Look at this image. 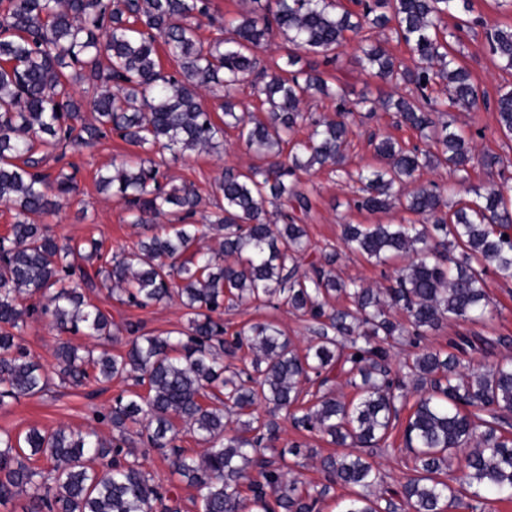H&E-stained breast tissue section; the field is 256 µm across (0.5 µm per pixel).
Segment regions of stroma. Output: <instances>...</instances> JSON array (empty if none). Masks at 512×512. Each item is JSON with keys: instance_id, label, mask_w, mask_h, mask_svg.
I'll return each instance as SVG.
<instances>
[{"instance_id": "1", "label": "stroma", "mask_w": 512, "mask_h": 512, "mask_svg": "<svg viewBox=\"0 0 512 512\" xmlns=\"http://www.w3.org/2000/svg\"><path fill=\"white\" fill-rule=\"evenodd\" d=\"M472 14L479 17L480 23L464 36L459 58L480 89L492 95L499 85L512 83V73L502 72L497 67L486 39V29L494 25L512 26V8L498 6L497 0H472ZM456 124L471 137L476 153L498 155L512 163V141L500 139L491 133L495 126L492 110L482 107L459 112ZM352 130L348 149V166L352 169L375 164L373 148L369 143L371 133L389 134L408 144L418 140L414 131L396 126L393 116L382 111L372 117L355 116ZM134 153L133 147L115 137L108 143L67 154V161L76 163L80 168V190L62 210L45 219L57 238L74 241L97 238L103 240L107 251L112 252L147 234V226L130 223L123 205L111 195L100 192L95 183L98 171L111 167L113 158L130 157ZM260 162V157L239 139L237 131L230 129L224 135L221 154H190L178 161L167 162L164 172L171 183L193 184L207 205L211 206L217 201L212 193L213 186L225 168L243 171ZM311 180L316 188L313 209L306 221L311 247L339 250L335 269L342 279H353L371 288L382 284L385 274L389 272L388 267L342 252V224H395L402 220L414 224L418 221L417 216L398 209L374 214L357 211L348 205L354 195L353 185L325 170L312 175ZM486 283L490 305L496 311L493 320L447 323L425 339L427 346L444 351L449 343L464 334L478 333L495 338L496 345L491 350L462 354L461 363L467 369L505 356L512 357V283L503 282L492 274L487 275ZM91 300L112 315L117 326L112 343V350L116 353L125 349L129 339L123 329L125 322L138 323L142 333L154 335L169 330H182L187 326L184 309L174 301L138 309L114 299H106L101 293L92 295ZM222 318L225 326L232 331L249 321L273 322L300 348L305 347L310 337L305 317L284 307L267 306L257 309L228 305L224 308ZM61 339V334L53 327L50 319L44 317L29 320L22 330L23 345L47 365L53 364L54 351ZM131 387V382L115 379L109 383L90 384L78 389L56 388L44 396L24 398L0 410V429L18 433L32 426L49 431L61 427L84 430L93 428L108 438L112 435L111 427L97 422L95 413L109 407L114 397ZM129 445L134 457L144 464L155 480L161 481L164 488L169 490L179 512H196L195 490L181 482L178 476L172 475L169 462L160 451L147 447L136 436L131 437ZM372 458L390 486L403 483L409 469L401 429H394L389 446L374 449Z\"/></svg>"}]
</instances>
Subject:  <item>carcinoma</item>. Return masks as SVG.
Instances as JSON below:
<instances>
[{
	"label": "carcinoma",
	"instance_id": "obj_1",
	"mask_svg": "<svg viewBox=\"0 0 512 512\" xmlns=\"http://www.w3.org/2000/svg\"><path fill=\"white\" fill-rule=\"evenodd\" d=\"M359 11L338 0H242L222 28L233 37L203 41L200 22L212 0H0V204L14 209L11 233L0 236V409L56 387H81L131 377L146 394L120 395L96 430L29 428L0 432V504L19 494L26 512H154L167 491L153 483L125 450L131 432L170 451L172 473L196 490L198 512H314L332 487L349 490L338 512H485L489 497L512 500V358L468 373L454 353L420 348L391 375L393 345L421 338L445 323L477 322L491 315L484 276L512 282V199L505 197V164L479 157L456 126L453 110L479 102L496 112L495 133L512 140V87L481 98L452 44L470 27L471 0H357ZM288 52L261 64L257 51L275 36ZM404 44L417 60L405 65L385 47ZM490 51L512 70V27L487 29ZM351 47L354 63L392 93L349 104L344 88L307 61L338 65ZM164 48L175 70L165 73ZM251 80L263 112H237L241 84ZM92 85L94 122L73 87ZM448 87V97L434 95ZM208 92L222 101L224 125L201 103ZM316 94L336 100V117L316 118L303 105ZM381 107L416 131L409 147L373 134L379 166L346 168L350 116ZM308 126L305 141L297 128ZM238 131L265 160L245 171L228 168L216 184L223 203L192 219L202 197L186 184L162 182V163L150 157L112 162L102 188L122 202L131 224H158L161 232L109 253L103 242L61 241L44 218L78 189V168L52 173L47 156L74 152L117 135L147 153L158 147L172 159L215 152L225 129ZM451 165L466 197L449 204L447 190L421 179ZM480 166L488 179L471 182ZM328 170L358 184L353 206L420 216L424 224H344L347 250L392 267L387 284L369 288L336 275V253L313 258L304 227L315 188L297 172ZM212 234L218 247L198 241ZM106 291L140 308L176 299L188 327L134 335L125 353L80 350L69 342L47 367L22 346L21 332L35 314L61 332L112 341V315L91 293ZM343 298L347 306H331ZM273 302L309 321L304 354L272 322L242 327L226 339L217 314L224 302ZM403 311L409 326L392 312ZM496 340L473 334L453 343L458 351L488 350ZM247 349L243 366L224 356ZM349 377L358 398L331 391L302 398L303 385L325 386ZM415 400H410L411 395ZM412 475L385 485L370 448L387 445L400 413ZM295 426L344 453L320 461L327 484L312 497L291 475L285 456L306 444L276 446L279 413ZM236 418V428L227 420ZM206 445L198 457L177 445L181 431ZM472 446L460 488L443 479L457 465L455 450ZM365 448V453H353ZM104 461L101 467L92 462Z\"/></svg>",
	"mask_w": 512,
	"mask_h": 512
}]
</instances>
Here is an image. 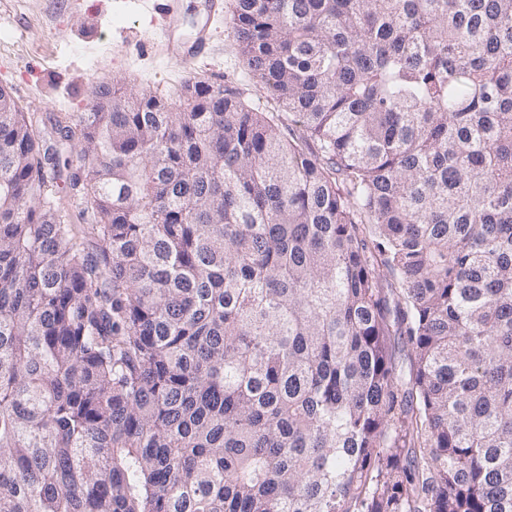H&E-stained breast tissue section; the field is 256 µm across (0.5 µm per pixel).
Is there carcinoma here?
I'll return each instance as SVG.
<instances>
[{
  "instance_id": "1",
  "label": "carcinoma",
  "mask_w": 512,
  "mask_h": 512,
  "mask_svg": "<svg viewBox=\"0 0 512 512\" xmlns=\"http://www.w3.org/2000/svg\"><path fill=\"white\" fill-rule=\"evenodd\" d=\"M232 24L282 111L102 81L74 171L0 87V512H512V0Z\"/></svg>"
}]
</instances>
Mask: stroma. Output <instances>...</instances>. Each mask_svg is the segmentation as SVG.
<instances>
[{
  "instance_id": "obj_1",
  "label": "stroma",
  "mask_w": 512,
  "mask_h": 512,
  "mask_svg": "<svg viewBox=\"0 0 512 512\" xmlns=\"http://www.w3.org/2000/svg\"><path fill=\"white\" fill-rule=\"evenodd\" d=\"M234 4L224 0L214 17L208 53L183 63L164 49L152 0H0V86L46 123L85 111L94 86L112 79L163 94L195 76L238 89L249 104H266V89L239 53Z\"/></svg>"
}]
</instances>
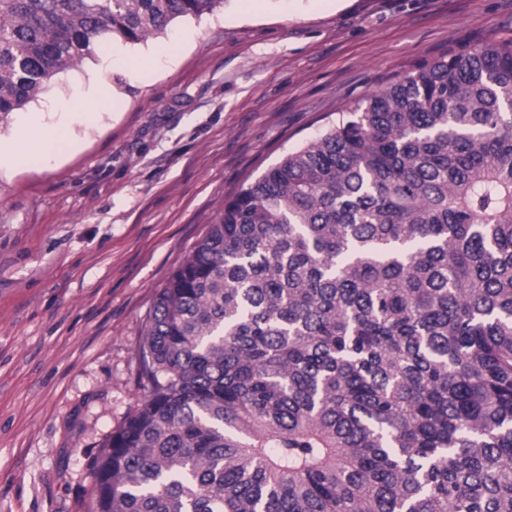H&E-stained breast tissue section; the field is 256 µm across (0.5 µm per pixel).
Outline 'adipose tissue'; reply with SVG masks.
Listing matches in <instances>:
<instances>
[{"mask_svg": "<svg viewBox=\"0 0 512 512\" xmlns=\"http://www.w3.org/2000/svg\"><path fill=\"white\" fill-rule=\"evenodd\" d=\"M112 77L107 71H100L88 90L76 99L71 107L87 124H94L100 111L112 104ZM73 142L68 117H60L52 123L44 122L40 115L31 116L23 125L18 126L13 137L0 140L1 166H32L38 159L51 155L59 146Z\"/></svg>", "mask_w": 512, "mask_h": 512, "instance_id": "ef3b65f1", "label": "adipose tissue"}]
</instances>
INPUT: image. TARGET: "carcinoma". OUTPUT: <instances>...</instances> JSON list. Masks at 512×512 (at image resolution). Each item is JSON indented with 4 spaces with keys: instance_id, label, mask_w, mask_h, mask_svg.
I'll list each match as a JSON object with an SVG mask.
<instances>
[{
    "instance_id": "1",
    "label": "carcinoma",
    "mask_w": 512,
    "mask_h": 512,
    "mask_svg": "<svg viewBox=\"0 0 512 512\" xmlns=\"http://www.w3.org/2000/svg\"><path fill=\"white\" fill-rule=\"evenodd\" d=\"M224 0H0V115ZM91 512H512V38L371 94L156 296Z\"/></svg>"
}]
</instances>
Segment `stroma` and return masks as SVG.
Segmentation results:
<instances>
[{"label":"stroma","instance_id":"obj_1","mask_svg":"<svg viewBox=\"0 0 512 512\" xmlns=\"http://www.w3.org/2000/svg\"><path fill=\"white\" fill-rule=\"evenodd\" d=\"M510 36L512 0H225L122 45L114 105L74 148L0 168V512H90L155 297L229 194L419 63ZM104 61L53 77L0 136L67 110Z\"/></svg>","mask_w":512,"mask_h":512}]
</instances>
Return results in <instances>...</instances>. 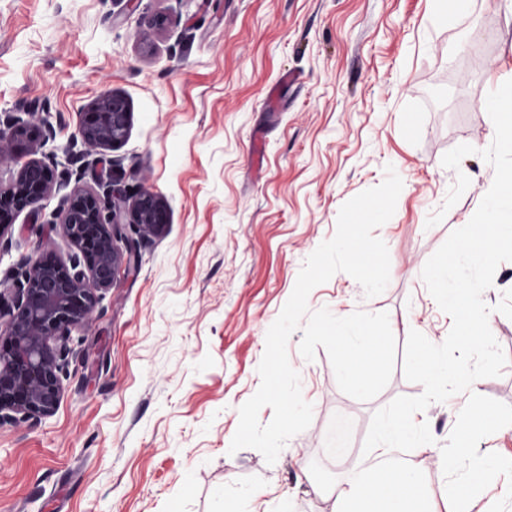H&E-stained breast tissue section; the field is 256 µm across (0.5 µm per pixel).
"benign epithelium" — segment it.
Wrapping results in <instances>:
<instances>
[{"label": "benign epithelium", "mask_w": 512, "mask_h": 512, "mask_svg": "<svg viewBox=\"0 0 512 512\" xmlns=\"http://www.w3.org/2000/svg\"><path fill=\"white\" fill-rule=\"evenodd\" d=\"M128 122L126 99L112 93L99 98L92 119L79 127L78 134L91 146L114 143L126 136ZM28 135L27 125L18 120L0 124V152L8 153ZM62 189L49 163L30 158L11 184L0 187V208L34 212ZM125 198L138 231L163 232L167 205L148 189L131 196L115 183L108 184L102 195L75 189L62 196L60 224L77 254L68 263L24 260L25 271L11 299L0 293V319L8 317L7 348L0 349V425L48 416L58 407L72 354V331L96 318L99 292L112 286L135 254L133 241L123 232L124 216L113 205ZM122 239L127 244L124 250L117 245Z\"/></svg>", "instance_id": "7a95c632"}]
</instances>
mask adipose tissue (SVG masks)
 Returning a JSON list of instances; mask_svg holds the SVG:
<instances>
[{
  "instance_id": "adipose-tissue-1",
  "label": "adipose tissue",
  "mask_w": 512,
  "mask_h": 512,
  "mask_svg": "<svg viewBox=\"0 0 512 512\" xmlns=\"http://www.w3.org/2000/svg\"><path fill=\"white\" fill-rule=\"evenodd\" d=\"M382 433L384 445L377 450L378 462L353 465L350 478L328 492L329 512H470L472 494L495 477L496 465L477 462L464 484L452 486L441 500H434L422 485L417 468L387 460L388 443L422 447L411 418H390L383 423Z\"/></svg>"
}]
</instances>
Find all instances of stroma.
I'll return each mask as SVG.
<instances>
[{"label":"stroma","instance_id":"stroma-1","mask_svg":"<svg viewBox=\"0 0 512 512\" xmlns=\"http://www.w3.org/2000/svg\"><path fill=\"white\" fill-rule=\"evenodd\" d=\"M510 78L504 0H471L444 23L429 0H0V121L36 112L47 122L0 157V183L19 154L54 164L72 189L110 178L147 187L169 211L161 234H134V264L101 292L97 319L73 330L56 411L0 426V512H327L321 492L362 459L374 413L423 387L399 358L375 398L354 399L326 351L306 361L294 332L288 357L310 426L272 464L252 448L230 452L266 333L342 205L390 165L403 188L374 231L389 250L388 286L369 298L339 272L308 308L388 313L400 351L412 329L444 342L452 319L421 272L494 179L482 104ZM110 92L128 103L127 134L85 145L78 128ZM460 144L474 154L445 168ZM461 173L470 185L446 206ZM59 204L51 196L0 229V291L24 259L74 253ZM510 289L504 262L482 299L509 362L479 388L512 405V319L495 310ZM467 400L416 413L429 447L392 453L438 494L435 455Z\"/></svg>","mask_w":512,"mask_h":512}]
</instances>
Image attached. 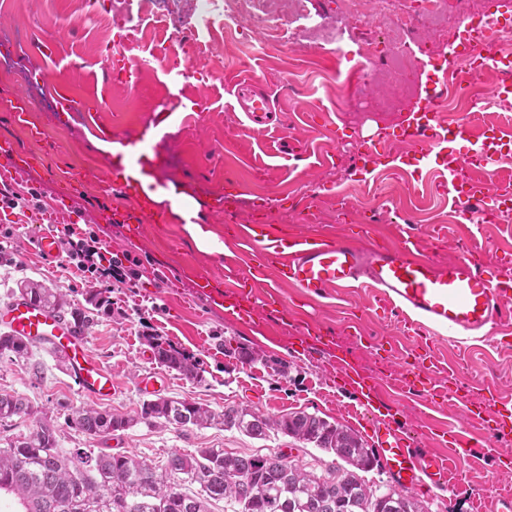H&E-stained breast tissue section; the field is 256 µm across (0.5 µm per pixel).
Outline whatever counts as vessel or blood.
<instances>
[{
	"label": "vessel or blood",
	"instance_id": "1",
	"mask_svg": "<svg viewBox=\"0 0 512 512\" xmlns=\"http://www.w3.org/2000/svg\"><path fill=\"white\" fill-rule=\"evenodd\" d=\"M501 20L468 25L455 44L456 49L472 57L477 71L487 69L512 70V58L484 54L495 26ZM238 109L255 125L266 127L275 113L269 99L261 94L259 81L248 77L232 85ZM435 96H427L417 111L396 126H385L362 141L361 175L373 174L384 164L395 167L411 166L431 159L441 163L445 176L441 188L461 201L462 218L478 224L494 213L503 202L502 196L487 197L486 187L472 175L474 166H485L512 154V140L480 128L470 122L451 126L440 124L434 114ZM34 104L27 99L11 106L13 119L25 125L32 138H39L40 129L32 125ZM403 142L405 152L394 153V142ZM108 189L121 196L125 207L117 217L127 224L168 223L165 204L155 202L143 191L140 181L125 176L121 168L110 171ZM48 218L53 230L39 232L32 240L31 250L42 261L55 260L59 254L60 233L70 228L71 219L62 206H55ZM239 243L261 254L275 257L278 281L297 288L304 296L324 297L340 288H375L381 306L400 317L406 327L431 325L455 336L470 337L488 328L512 324V279L496 275L475 253L439 265L428 257L418 235L402 229L397 245H379L370 220H361L353 234L325 230L300 234L271 231L261 233L254 225H242ZM258 298L242 295L240 300L226 305L227 319L240 321L257 310ZM0 325L10 334L31 341H44L63 352L72 376L83 391L97 397L112 393V373L91 354L88 342L74 338L69 325L42 306L26 299L13 302L0 313ZM427 354L415 356L412 370L402 372L398 385L408 390L428 385L425 374ZM336 370L347 388L356 395L361 408H369L379 398L377 382L365 377L344 357H337ZM493 413L497 426L512 425V407L495 408L493 397L477 402H465L464 414L475 419ZM372 439L376 454L395 486L401 489H422L425 484L445 485L449 490L460 489L461 483L453 471L451 459L468 451L463 434H456L447 455L421 447L415 437L395 427L390 418L375 417Z\"/></svg>",
	"mask_w": 512,
	"mask_h": 512
}]
</instances>
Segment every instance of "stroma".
Here are the masks:
<instances>
[{
	"instance_id": "35a3bbf8",
	"label": "stroma",
	"mask_w": 512,
	"mask_h": 512,
	"mask_svg": "<svg viewBox=\"0 0 512 512\" xmlns=\"http://www.w3.org/2000/svg\"><path fill=\"white\" fill-rule=\"evenodd\" d=\"M277 11L276 27L263 37L246 16L232 29L217 16L198 18L195 0H0V141L13 140L40 158L16 192L37 189L44 206H51L65 193L67 170L84 168L85 189L68 195L75 232L95 233L113 260L140 261L134 284L103 283L66 256L49 263L29 251L30 235L42 229L36 209L0 214V306L18 299L20 288L31 282L64 295L89 316L85 336L91 353L112 372V394L100 398L80 389L67 360L49 346H31L23 360H0V391L20 394L51 419L61 448L134 454L156 464L171 452L198 448L281 451L317 471L336 461L314 445L274 431L256 439L220 423L183 428L139 420L141 404L157 398L187 400L217 413L229 406L274 418L305 411L351 428L362 440L370 438L367 417L351 413L356 397L337 377L331 352L296 337L292 323L262 310L256 328L243 327L196 292L193 278L202 275L216 292L230 294L238 278L252 274L250 259L228 266L223 255L198 251L179 220L146 225L138 237L128 236L122 224L100 220L110 205L101 187L110 154L99 141L111 131L138 140L141 128L169 101L180 105L160 127L170 156L161 178L182 183L195 199L214 201L225 180L236 179L248 199L279 195L298 201L294 210H266L262 218L269 224L306 229L301 208L308 204L316 229L334 230L339 218L353 221L382 206L409 217L436 261L460 257L473 245L491 265L502 253H512V215L463 223L457 205L439 187L443 168L435 162L417 165L410 176L382 166L360 180L354 156L359 139L400 123L421 99L410 98L402 113L342 111L348 89L336 72V47L304 27L319 19L330 27L349 26L352 18L342 14L339 0H305L297 16L290 0H279ZM119 55L137 63L135 84L113 78L109 64ZM39 72L46 76L40 83ZM246 75L261 79L282 124L253 131L232 112L231 85ZM57 85L73 91L79 111H57ZM14 98L36 103L41 141L28 140L13 121L7 104ZM335 127L345 130V141L332 135ZM340 199L347 204L342 217L336 212ZM279 290L288 309H304L362 370H378L387 378L400 374L404 351L420 346L433 355L432 372L440 381L463 386L471 399L490 386L512 402V327L464 342L431 326L408 335L403 322L384 315L367 289L336 291L309 303L289 285ZM152 336L200 359L202 380L157 364L148 342ZM252 351L262 353L263 361L248 362ZM81 407L106 410L132 424L92 438L68 425ZM375 411L443 455L448 449L440 442L442 434L461 430L471 440L472 451L455 463L462 490L421 494L431 512H482L488 496L512 492V470L498 460L501 451L512 449V431L496 433L477 421L462 422L457 405L433 404L390 385Z\"/></svg>"
}]
</instances>
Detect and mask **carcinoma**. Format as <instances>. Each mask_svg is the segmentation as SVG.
Returning <instances> with one entry per match:
<instances>
[{"instance_id": "carcinoma-1", "label": "carcinoma", "mask_w": 512, "mask_h": 512, "mask_svg": "<svg viewBox=\"0 0 512 512\" xmlns=\"http://www.w3.org/2000/svg\"><path fill=\"white\" fill-rule=\"evenodd\" d=\"M24 295L67 320L75 334H84L88 316L62 295L37 284L28 286ZM151 347L160 365L202 379V361L157 339ZM28 354L29 342L22 337L0 335V358ZM25 416L35 418L36 429L0 448V491L17 495L26 512H209L220 501L230 512H425L422 502L404 491L368 484L365 474L378 466L373 449L350 428L315 413L272 418L226 407L216 414L184 400L158 398L142 404L140 417L178 427L219 420L252 438L276 430L335 455L338 464L319 473L281 451L233 454L198 448L173 452L162 465L134 455L67 451L59 447L55 426L38 416L24 397L0 393V426ZM69 425L104 438L128 427L130 420L86 408L76 411ZM189 484L198 485V491H187Z\"/></svg>"}]
</instances>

_THE PROBLEM_.
Where a line above includes "keys", copy that line.

_TASK SOLUTION_.
Segment regions of stroma. Output: <instances>...</instances> JSON array (empty if none). Masks at 512×512. Each item is JSON with keys: instance_id, label, mask_w, mask_h, mask_svg.
INPUT: image. TARGET: "carcinoma". OUTPUT: <instances>...</instances> JSON list. Masks at 512×512 (at image resolution). Each item is JSON indented with 4 spaces with keys: instance_id, label, mask_w, mask_h, mask_svg.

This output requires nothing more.